### What you need to do
Copy out each line of the data that includes the string "square".

### Exercise input

>>>

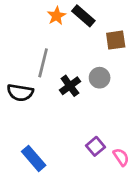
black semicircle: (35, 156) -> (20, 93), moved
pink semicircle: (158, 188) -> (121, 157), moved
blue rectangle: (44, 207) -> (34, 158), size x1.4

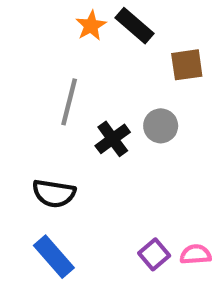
black semicircle: (20, 93) -> (54, 193), moved
purple square: (96, 146) -> (154, 254), moved
pink semicircle: (121, 157) -> (196, 254), turned -60

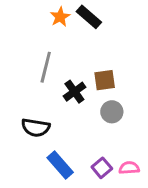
brown square: (187, 65) -> (105, 80), moved
gray circle: (161, 126) -> (112, 112), moved
blue rectangle: (54, 257) -> (60, 165), moved

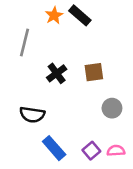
gray line: (46, 67) -> (24, 42), moved
black cross: (74, 92) -> (57, 73), moved
gray circle: (112, 112) -> (112, 108), moved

<<<

### Result
purple square: (96, 146) -> (154, 254), moved
brown square: (187, 65) -> (105, 80), moved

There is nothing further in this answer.